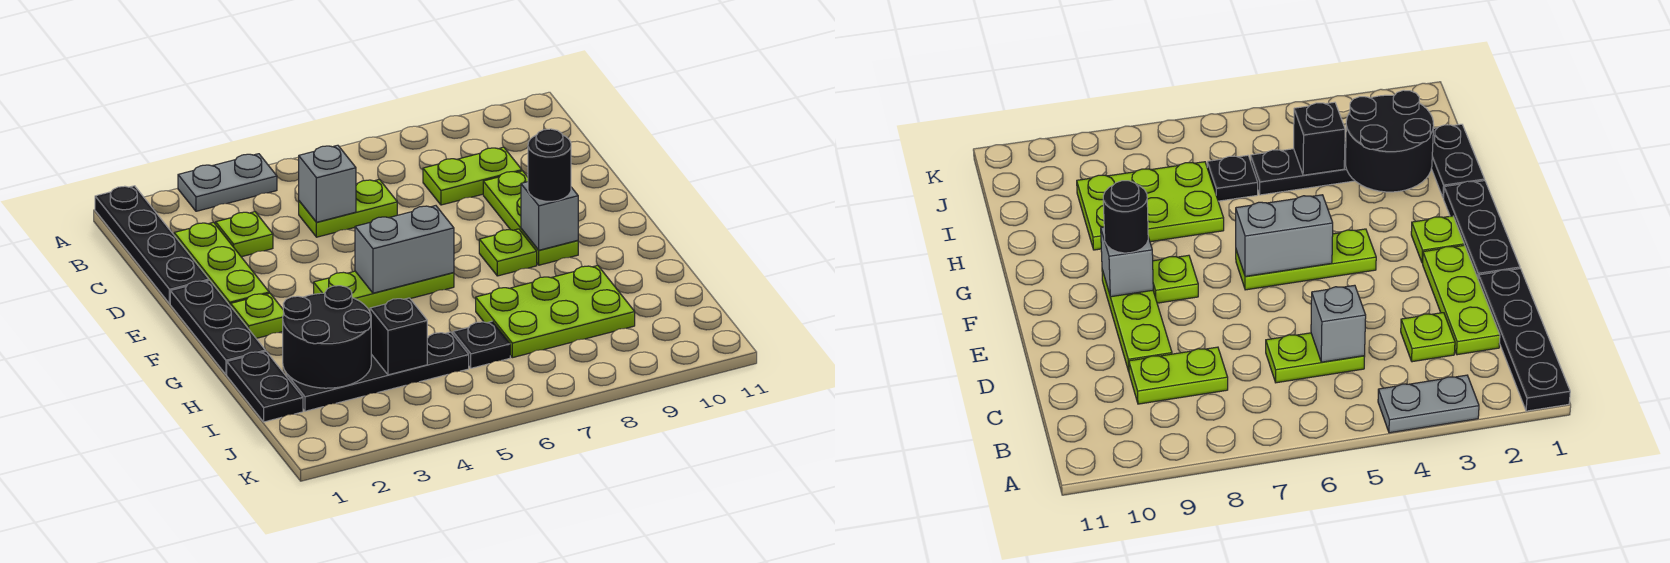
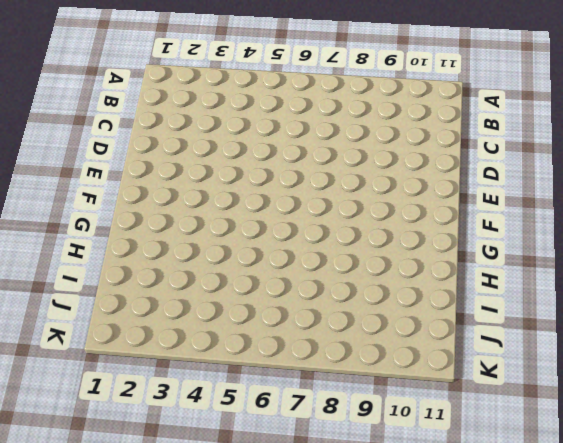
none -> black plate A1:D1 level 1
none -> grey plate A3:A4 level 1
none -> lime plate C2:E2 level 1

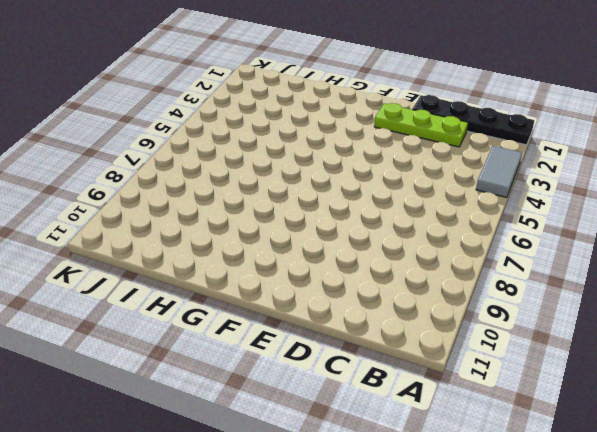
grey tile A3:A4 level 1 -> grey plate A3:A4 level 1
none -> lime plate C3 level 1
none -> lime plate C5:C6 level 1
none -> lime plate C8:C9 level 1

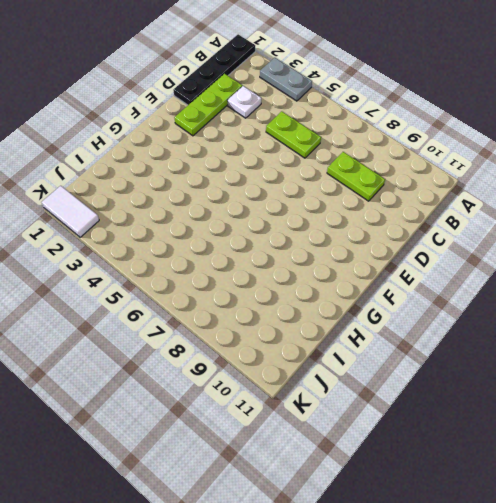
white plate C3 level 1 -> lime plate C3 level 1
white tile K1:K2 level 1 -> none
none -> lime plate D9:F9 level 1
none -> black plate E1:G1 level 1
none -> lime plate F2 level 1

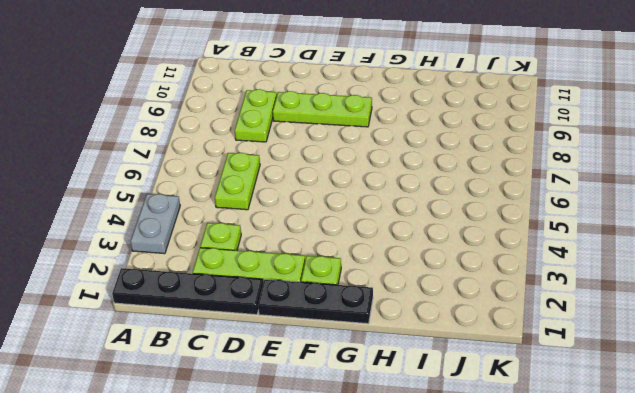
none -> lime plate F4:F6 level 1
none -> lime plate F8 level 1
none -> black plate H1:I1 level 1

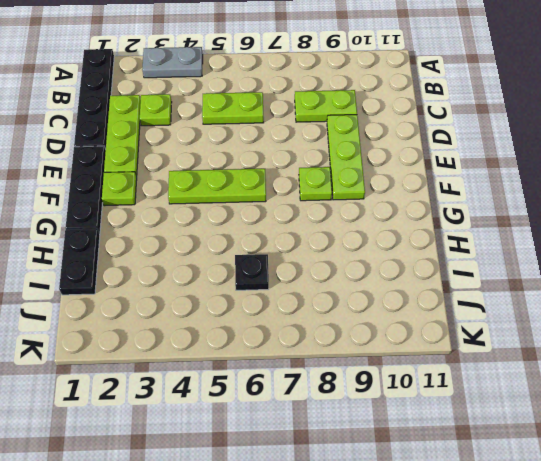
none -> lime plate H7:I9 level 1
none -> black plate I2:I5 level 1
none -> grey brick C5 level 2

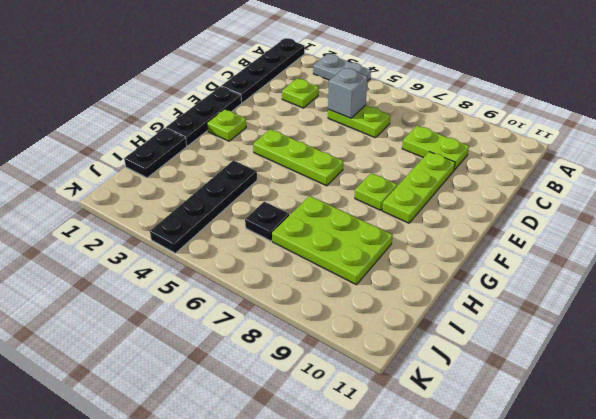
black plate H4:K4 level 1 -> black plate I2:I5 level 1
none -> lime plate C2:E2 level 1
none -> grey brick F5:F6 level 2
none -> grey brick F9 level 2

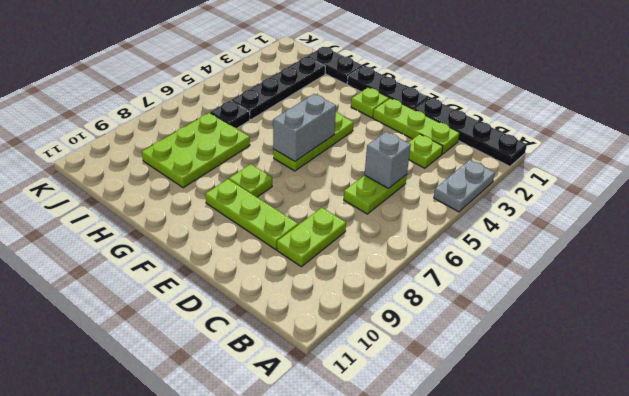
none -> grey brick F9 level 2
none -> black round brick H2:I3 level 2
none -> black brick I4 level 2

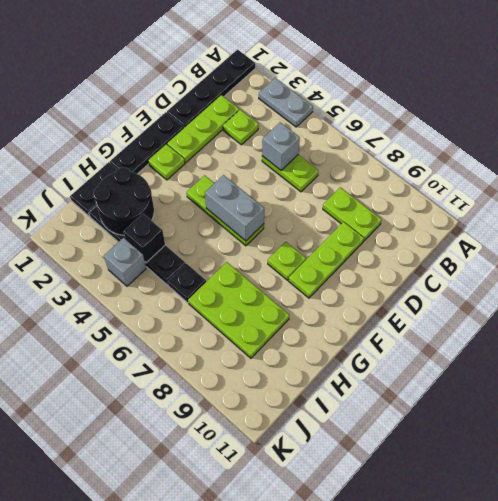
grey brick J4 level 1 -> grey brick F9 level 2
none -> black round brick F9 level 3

----

WORK ORDER
Reproduce the lines above starting at the one with "none -> grey plate A3:A4 level 1" and ending at the one with "white tile K1:K2 level 1 -> none", both included, exactly and with no pictures.

EXERCISE RESPONSE
none -> grey plate A3:A4 level 1
none -> lime plate C2:E2 level 1

grey tile A3:A4 level 1 -> grey plate A3:A4 level 1
none -> lime plate C3 level 1
none -> lime plate C5:C6 level 1
none -> lime plate C8:C9 level 1

white plate C3 level 1 -> lime plate C3 level 1
white tile K1:K2 level 1 -> none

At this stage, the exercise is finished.